### Data extract
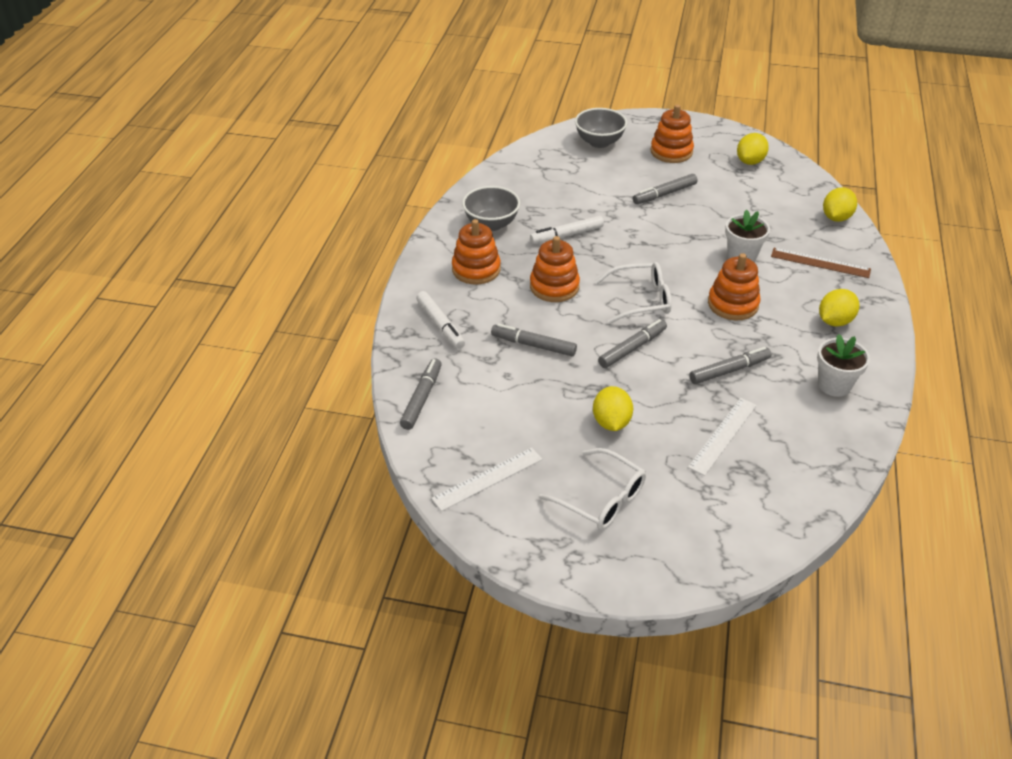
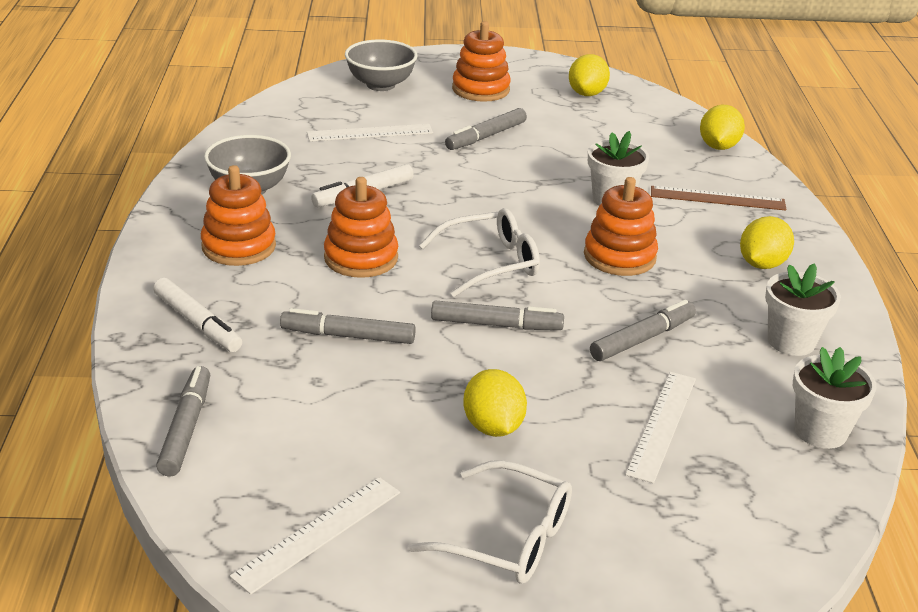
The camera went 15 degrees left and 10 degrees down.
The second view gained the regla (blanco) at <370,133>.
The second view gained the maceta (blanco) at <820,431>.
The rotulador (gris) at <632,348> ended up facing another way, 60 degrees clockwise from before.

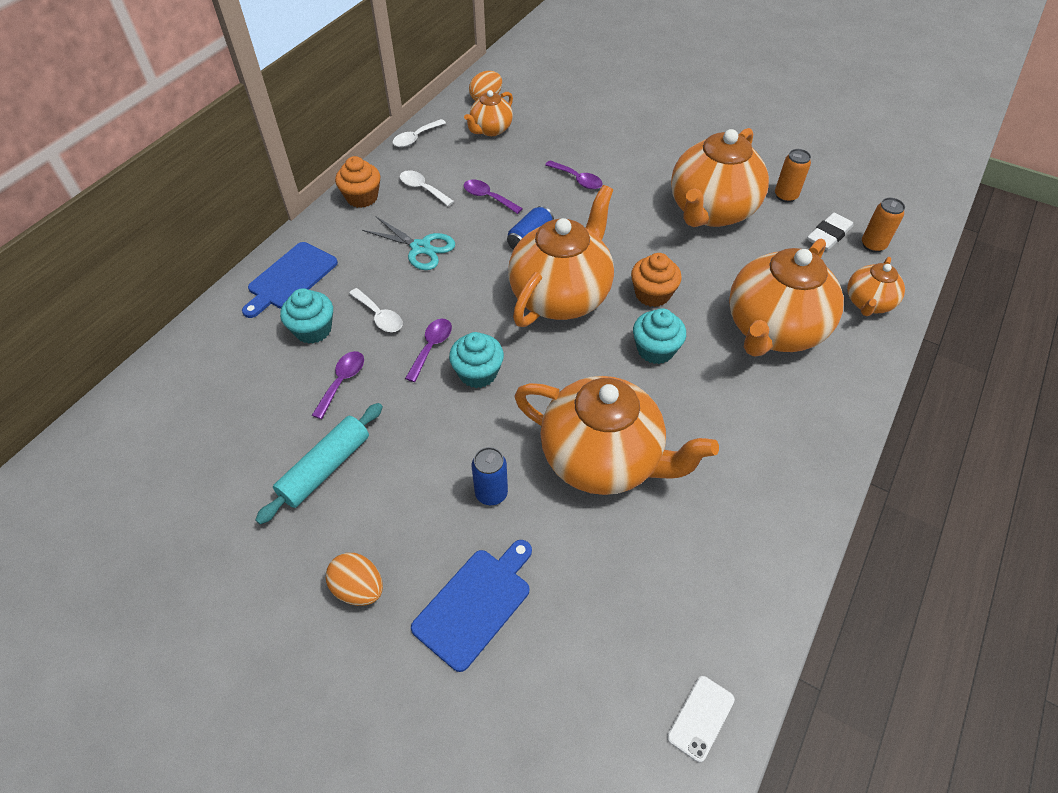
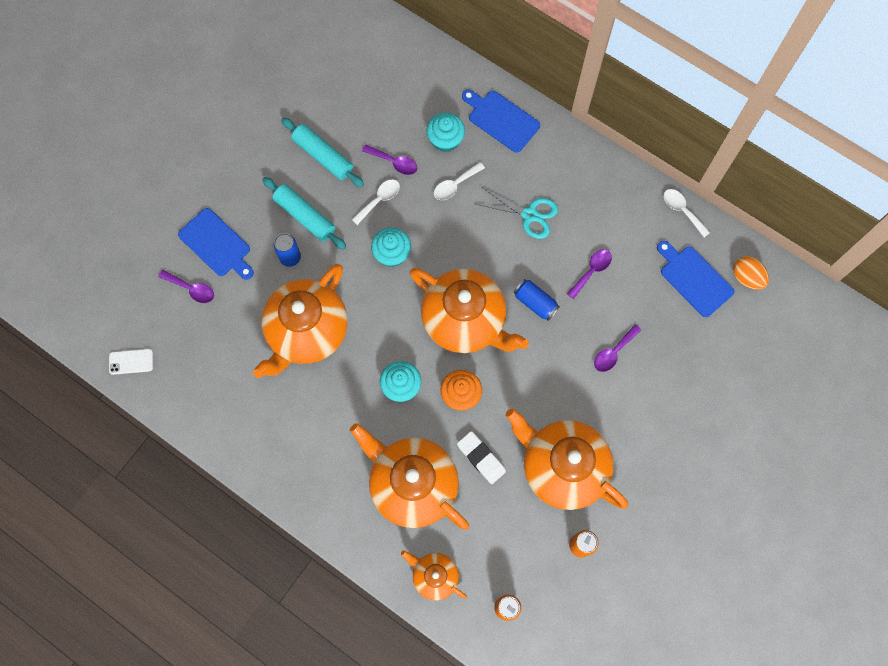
The camera went 95 degrees right and 20 degrees up.
The second view lost the huevo (naranja) at <359,588>.
The second view lost the magdalena (naranja) at <362,197>.
The second view gained the rodillo (turquesa) at <305,217>.
The cuchara (blanco) ended up elsewhere, having gone from <422,189> to <379,200>.
The cuchara (morado) ended up elsewhere, having gone from <431,347> to <191,289>.
The goma de borrar (blanco) ended up elsewhere, having gone from <828,235> to <481,458>.
Where the tetera (naranja) stood at <490,130>, the tabla de cortar (azul) came to stand at <694,279>.
The tijeras (turquesa) at <420,248> ended up facing another way, 105 degrees counterclockwise from before.
The móvil (blanco) at <700,718> ended up facing another way, 45 degrees counterclockwise from before.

### Exercise
Output a faithful copy of the data, with each picture left out.

### Output of the exercise
The camera went 15 degrees left and 10 degrees down.
The second view gained the regla (blanco) at <370,133>.
The second view gained the maceta (blanco) at <820,431>.
The rotulador (gris) at <632,348> ended up facing another way, 60 degrees clockwise from before.

The camera went 95 degrees right and 20 degrees up.
The second view lost the huevo (naranja) at <359,588>.
The second view lost the magdalena (naranja) at <362,197>.
The second view gained the rodillo (turquesa) at <305,217>.
The cuchara (blanco) ended up elsewhere, having gone from <422,189> to <379,200>.
The cuchara (morado) ended up elsewhere, having gone from <431,347> to <191,289>.
The goma de borrar (blanco) ended up elsewhere, having gone from <828,235> to <481,458>.
Where the tetera (naranja) stood at <490,130>, the tabla de cortar (azul) came to stand at <694,279>.
The tijeras (turquesa) at <420,248> ended up facing another way, 105 degrees counterclockwise from before.
The móvil (blanco) at <700,718> ended up facing another way, 45 degrees counterclockwise from before.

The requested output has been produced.